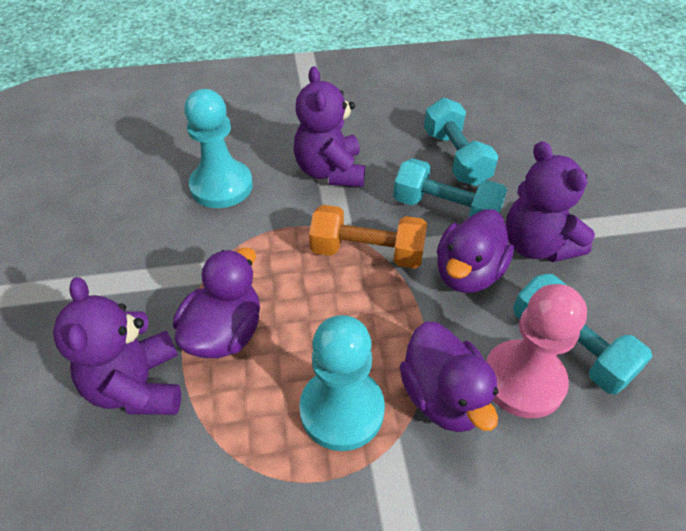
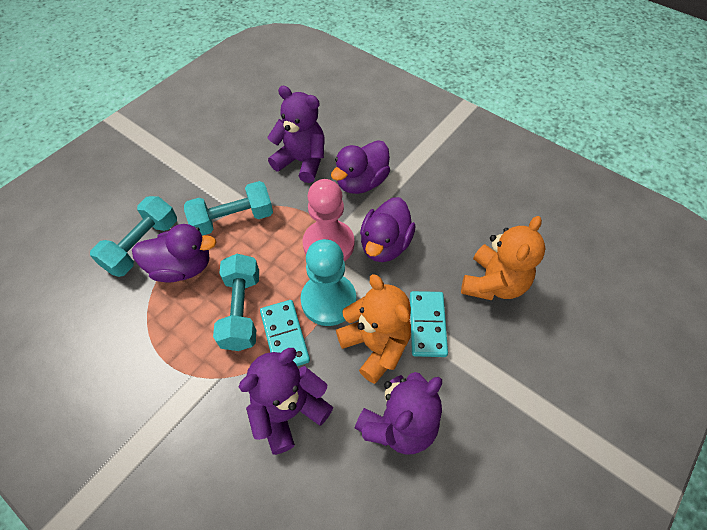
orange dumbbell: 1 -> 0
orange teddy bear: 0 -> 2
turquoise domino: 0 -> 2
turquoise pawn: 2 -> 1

---

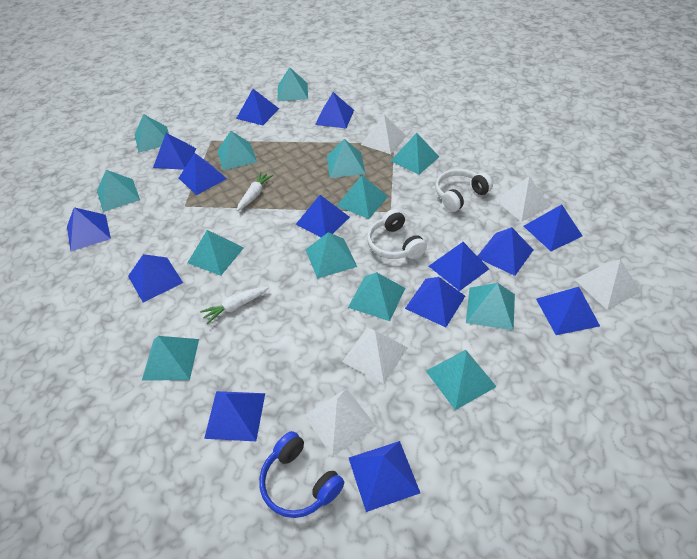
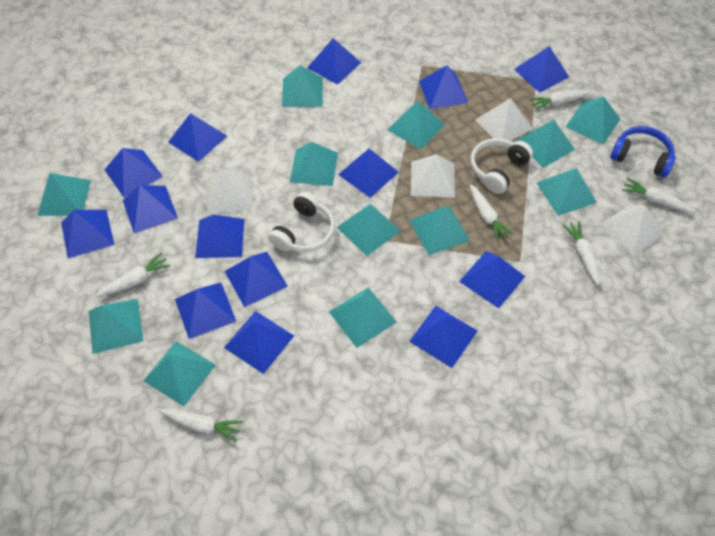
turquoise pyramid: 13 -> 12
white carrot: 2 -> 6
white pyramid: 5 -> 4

--

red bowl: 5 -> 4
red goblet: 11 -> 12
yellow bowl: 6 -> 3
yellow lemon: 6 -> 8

[Assigned task]:
In the listing above, find the line containing "orange dumbbell: 1 -> 0" and the line containing "turquoise pawn: 2 -> 1". Output them and every line between, exactly, and nothing else.

[Result]:
orange dumbbell: 1 -> 0
orange teddy bear: 0 -> 2
turquoise domino: 0 -> 2
turquoise pawn: 2 -> 1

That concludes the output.